* [Aim of the exercise]: Exactly what is written in the records below should be returned, minus the images.

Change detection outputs
--

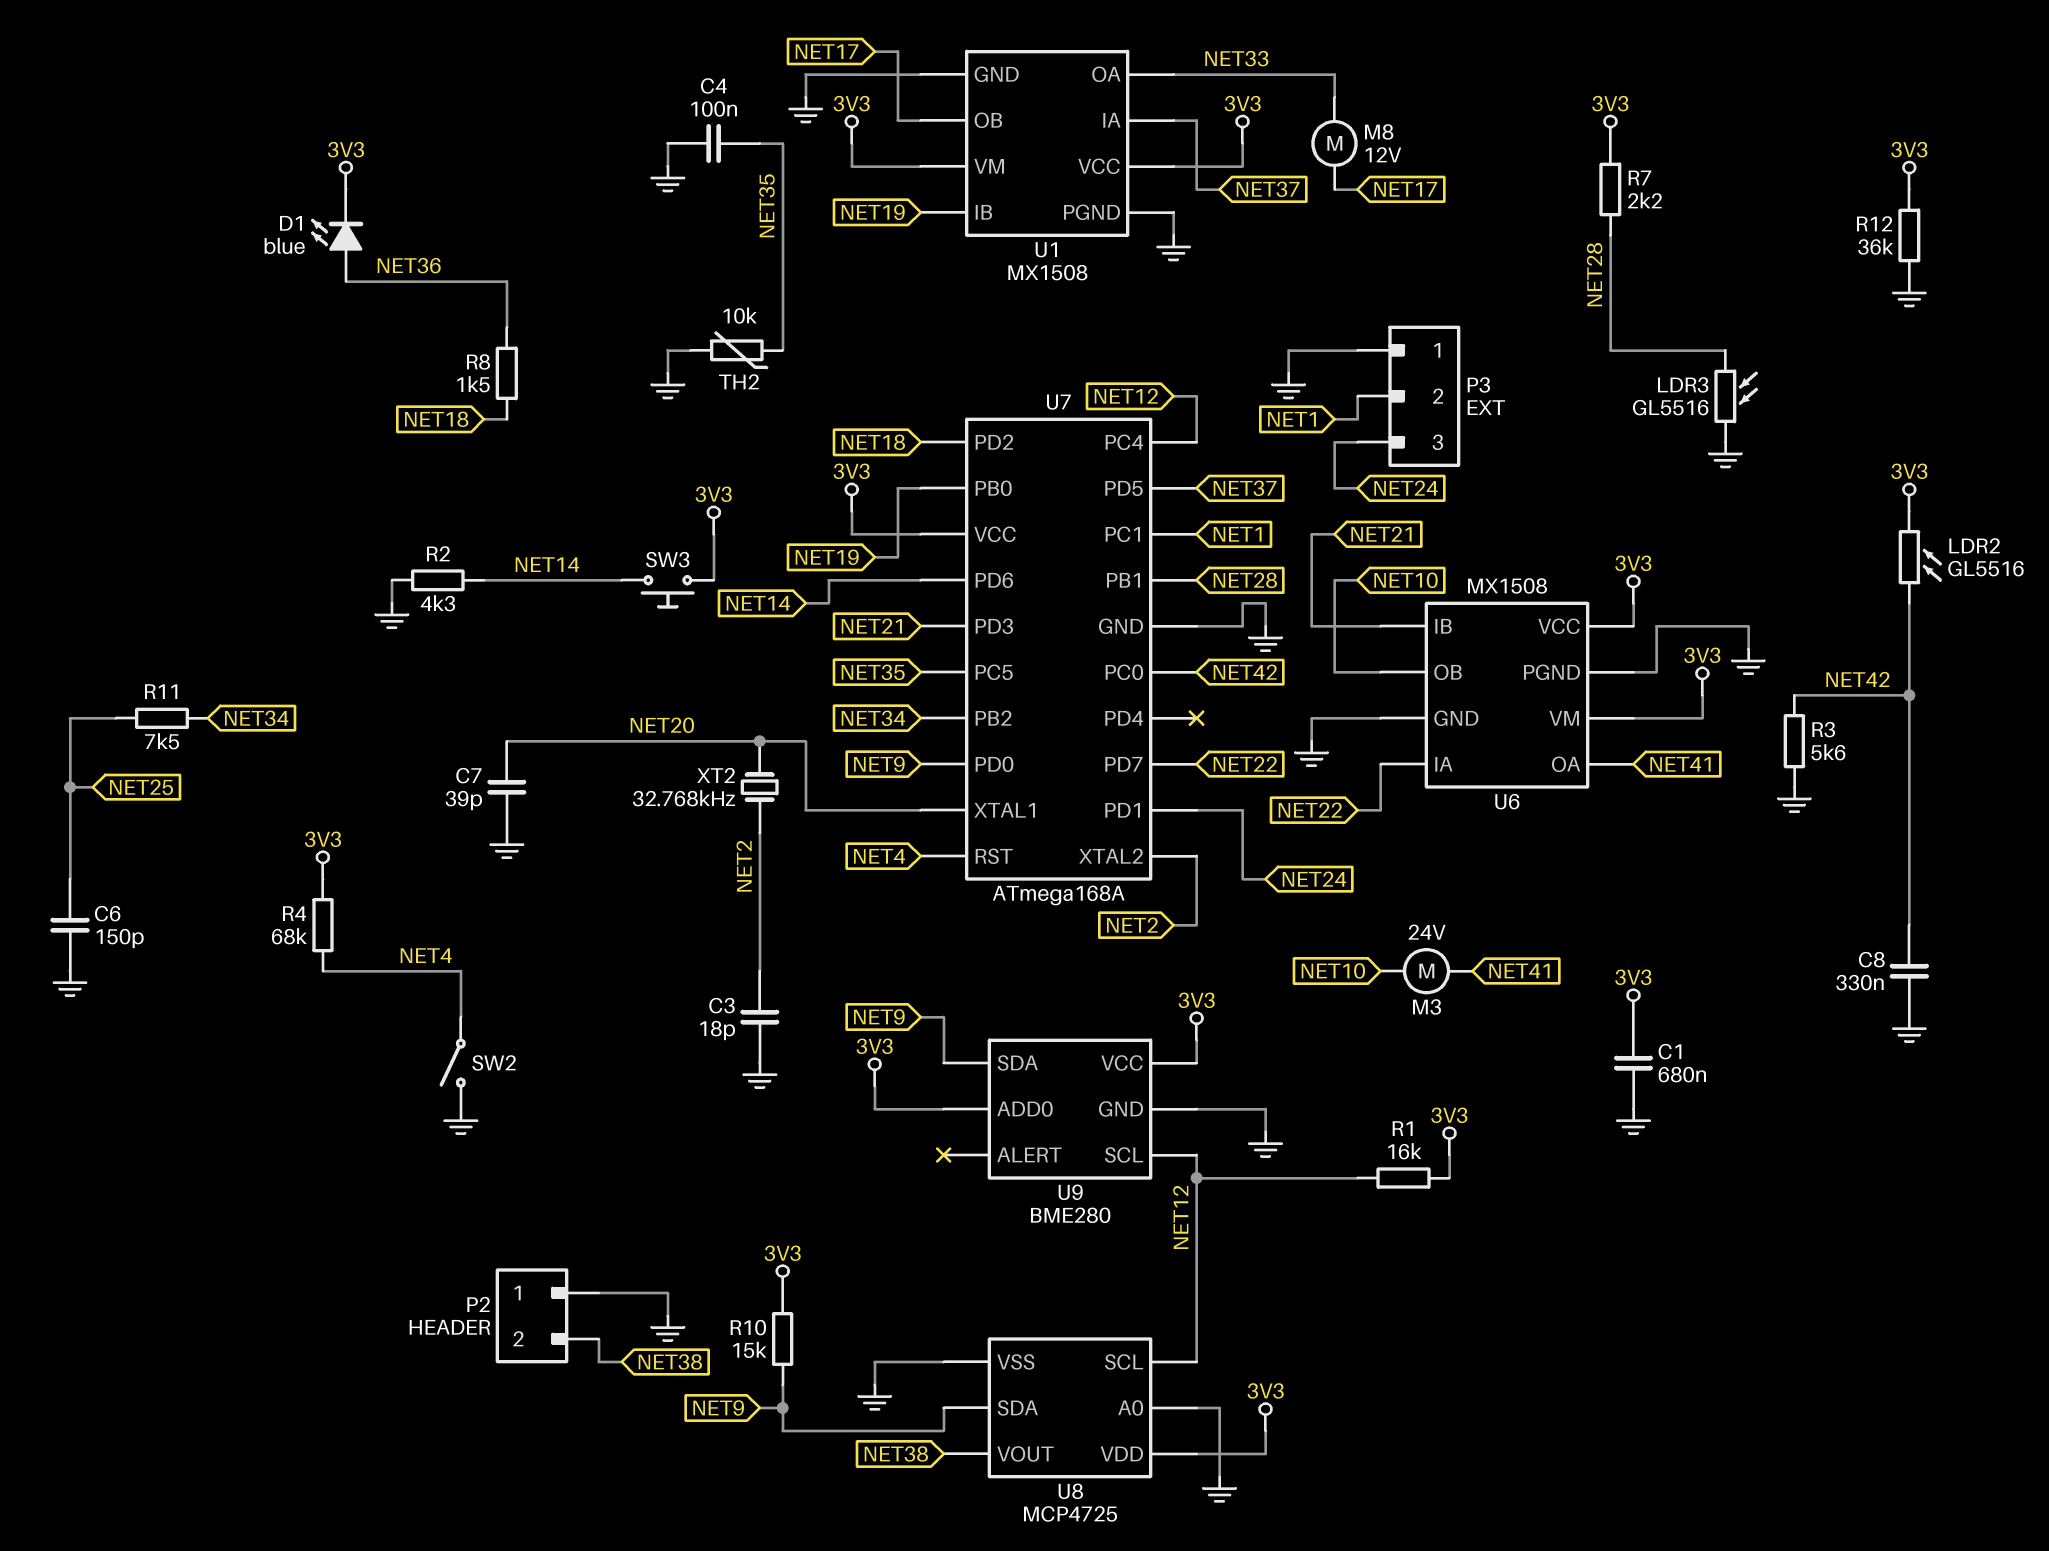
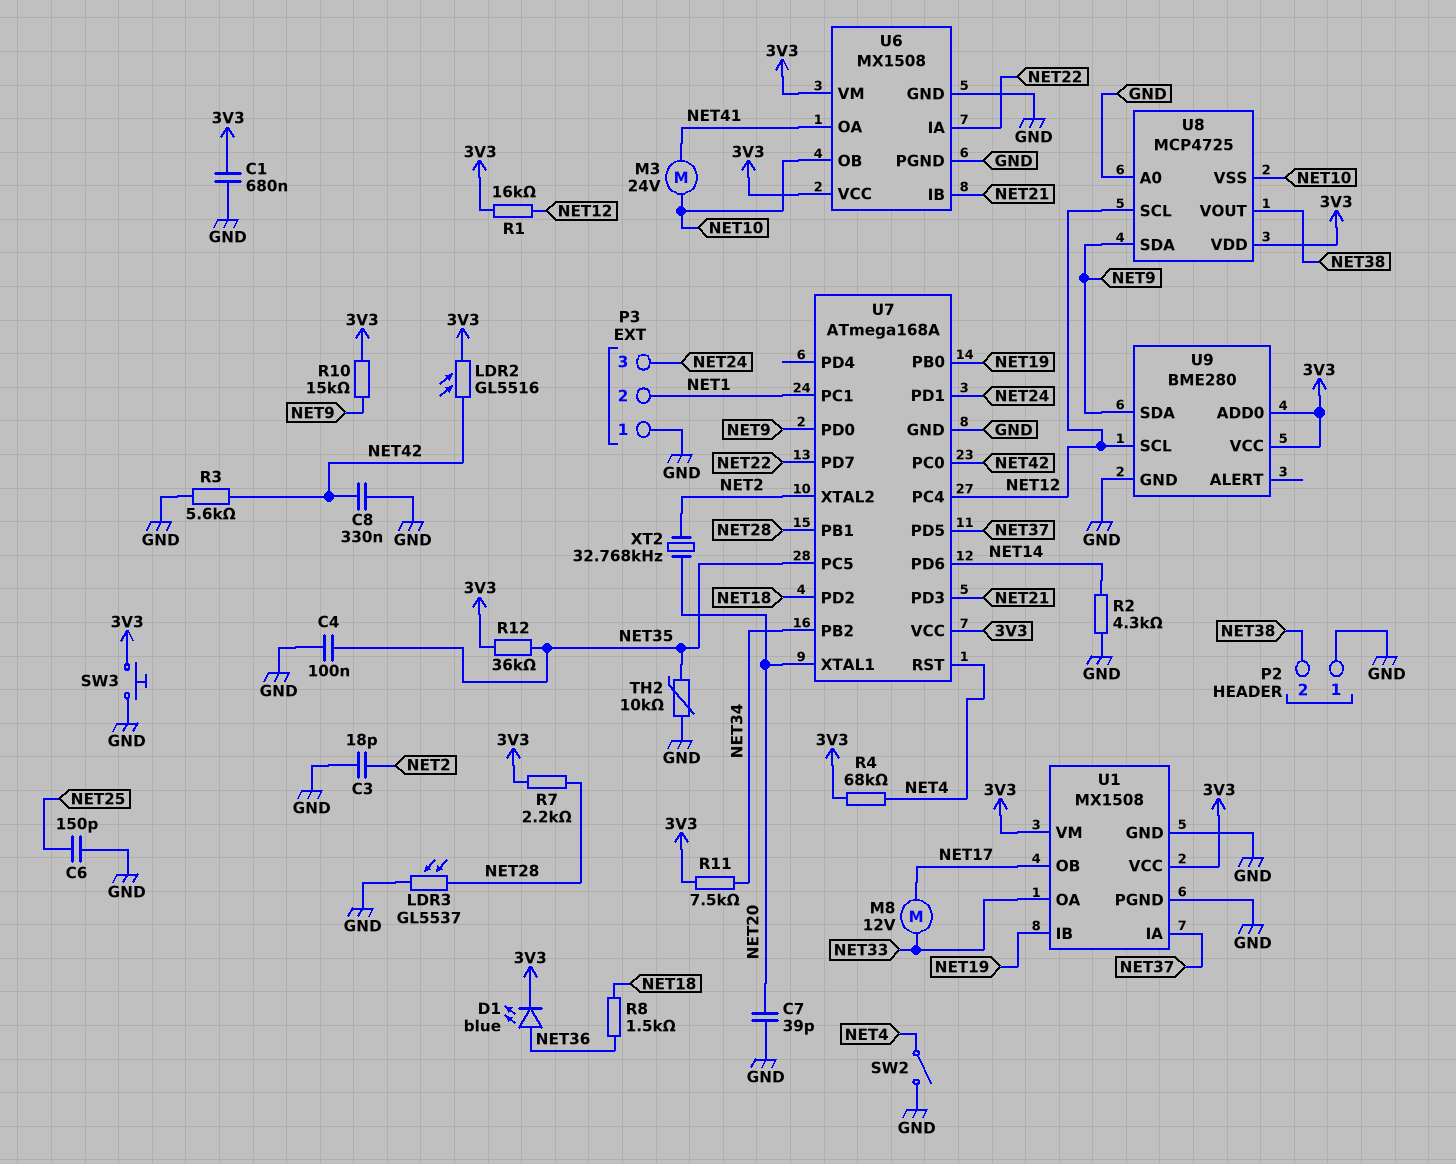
LDR3: GL5516 (GND, NET28) -> GL5537 (GND, NET28)
R11: 7.5k (NET25, NET34) -> 7.5k (3V3, NET34)
R12: 36k (3V3, GND) -> 36k (3V3, NET35)
SW3: button (3V3, NET14) -> button (3V3, GND)
U8 pin VSS: GND -> NET10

--

* [Result for this exercise]:
LDR3: GL5516 (GND, NET28) -> GL5537 (GND, NET28)
R11: 7.5k (NET25, NET34) -> 7.5k (3V3, NET34)
R12: 36k (3V3, GND) -> 36k (3V3, NET35)
SW3: button (3V3, NET14) -> button (3V3, GND)
U8 pin VSS: GND -> NET10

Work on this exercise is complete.